Work to complete - Only a number is required: how many lines of the material contain the string "right".

Input data -
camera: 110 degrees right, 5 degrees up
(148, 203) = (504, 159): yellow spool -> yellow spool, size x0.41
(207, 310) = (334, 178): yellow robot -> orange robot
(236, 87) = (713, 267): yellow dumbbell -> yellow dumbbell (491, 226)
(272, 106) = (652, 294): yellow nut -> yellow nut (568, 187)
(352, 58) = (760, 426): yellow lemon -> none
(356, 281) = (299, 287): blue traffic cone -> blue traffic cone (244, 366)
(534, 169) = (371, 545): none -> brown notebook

--

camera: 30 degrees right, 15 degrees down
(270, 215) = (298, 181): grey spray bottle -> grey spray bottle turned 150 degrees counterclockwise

Result - 2